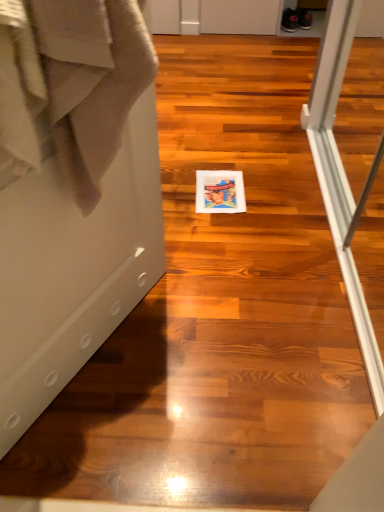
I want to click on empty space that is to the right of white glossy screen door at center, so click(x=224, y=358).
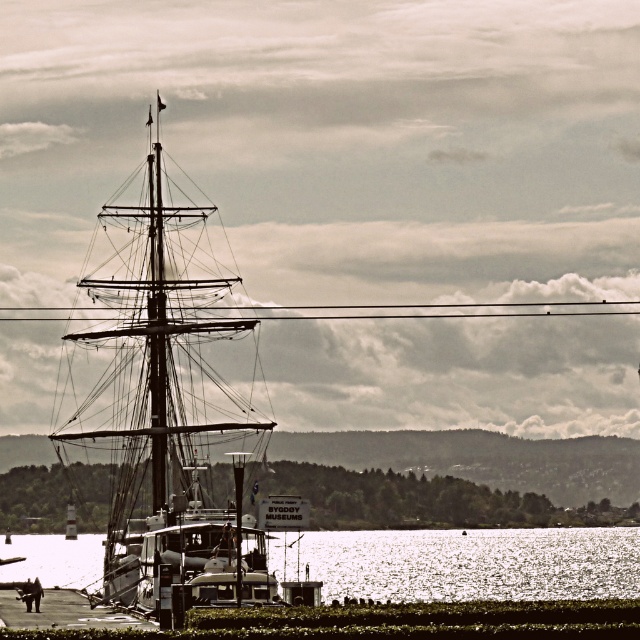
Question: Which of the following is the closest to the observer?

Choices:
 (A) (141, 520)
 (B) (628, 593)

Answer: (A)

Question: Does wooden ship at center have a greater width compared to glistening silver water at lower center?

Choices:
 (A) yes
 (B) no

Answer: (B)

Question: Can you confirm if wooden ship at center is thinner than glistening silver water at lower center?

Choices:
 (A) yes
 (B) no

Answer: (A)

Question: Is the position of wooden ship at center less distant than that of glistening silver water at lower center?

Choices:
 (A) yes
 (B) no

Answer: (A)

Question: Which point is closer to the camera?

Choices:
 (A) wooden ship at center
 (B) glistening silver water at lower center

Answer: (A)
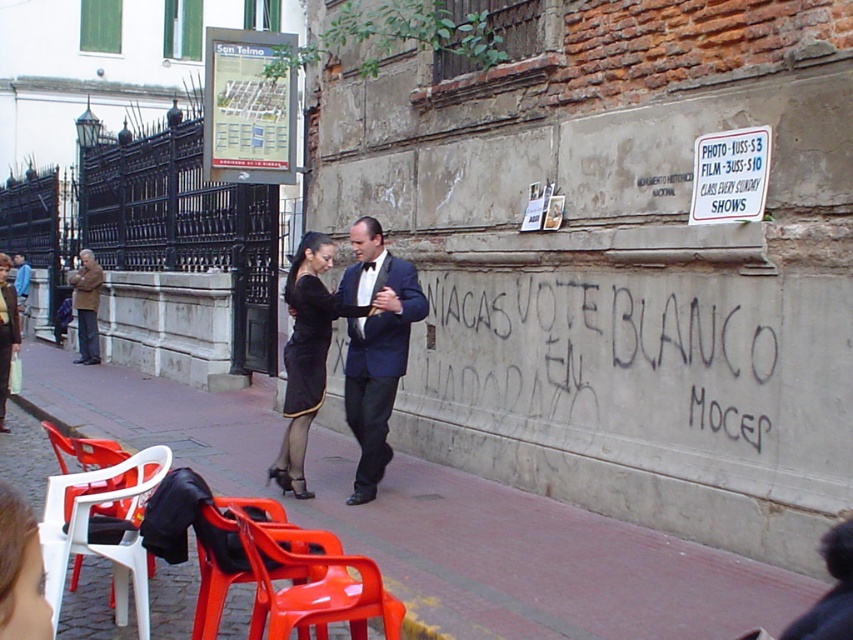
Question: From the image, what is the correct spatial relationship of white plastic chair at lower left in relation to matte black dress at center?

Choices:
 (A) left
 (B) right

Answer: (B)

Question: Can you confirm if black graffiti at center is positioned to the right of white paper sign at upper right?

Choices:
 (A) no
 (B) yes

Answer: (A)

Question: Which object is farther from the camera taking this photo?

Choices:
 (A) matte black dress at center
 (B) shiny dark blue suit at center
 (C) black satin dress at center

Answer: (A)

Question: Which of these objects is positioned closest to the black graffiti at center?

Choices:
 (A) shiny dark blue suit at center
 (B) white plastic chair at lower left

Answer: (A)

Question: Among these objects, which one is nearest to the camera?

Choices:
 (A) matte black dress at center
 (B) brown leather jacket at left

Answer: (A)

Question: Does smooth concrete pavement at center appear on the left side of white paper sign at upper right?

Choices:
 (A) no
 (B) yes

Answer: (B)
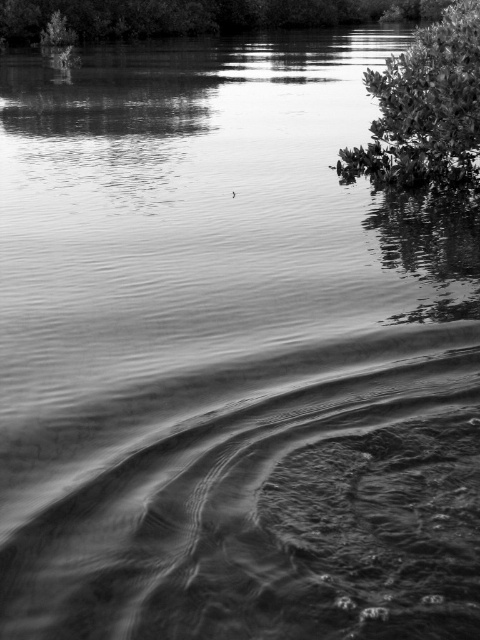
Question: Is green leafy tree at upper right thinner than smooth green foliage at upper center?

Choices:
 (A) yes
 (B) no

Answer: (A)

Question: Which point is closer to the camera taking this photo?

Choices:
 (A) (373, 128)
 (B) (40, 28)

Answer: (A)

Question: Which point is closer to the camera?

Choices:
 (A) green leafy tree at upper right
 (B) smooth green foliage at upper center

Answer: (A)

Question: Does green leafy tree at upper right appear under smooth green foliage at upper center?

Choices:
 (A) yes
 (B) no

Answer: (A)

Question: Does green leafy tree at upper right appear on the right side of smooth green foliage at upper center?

☆ ☆ ☆

Directions
Pick out every line in the material above that contains the word "shiny", and copy each one in full.

Result for this task
 (B) shiny dark blue suit at center
 (A) shiny dark blue suit at center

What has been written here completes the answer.